**WHAT TO WORK ON**. The output should contain the listing word for word and no pictures.
━━━━
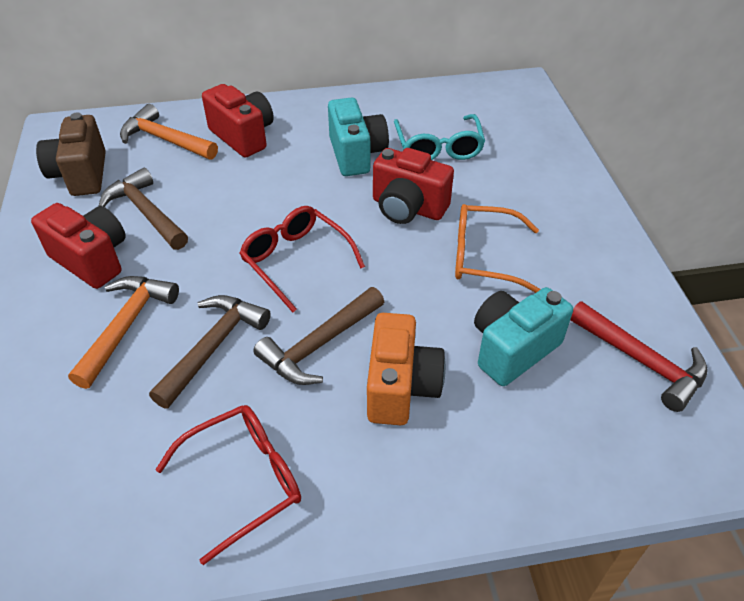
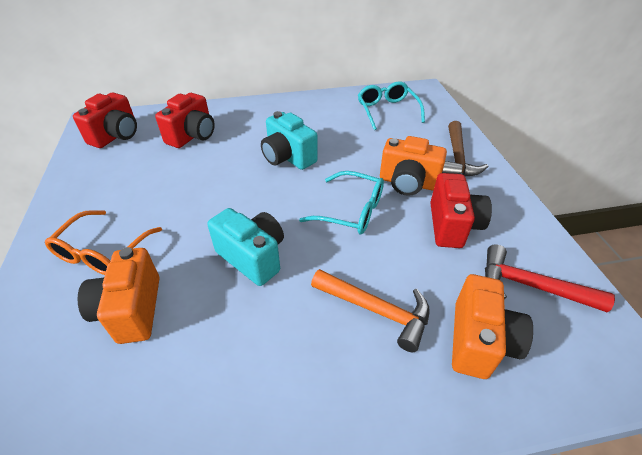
brown camera: 1 -> 0
brown hammer: 3 -> 1
orange camera: 1 -> 3
orange hammer: 2 -> 1
red glasses: 2 -> 0
turquoise glasses: 1 -> 2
━━━━
**ANSWER SECTION**.
brown camera: 1 -> 0
brown hammer: 3 -> 1
orange camera: 1 -> 3
orange hammer: 2 -> 1
red glasses: 2 -> 0
turquoise glasses: 1 -> 2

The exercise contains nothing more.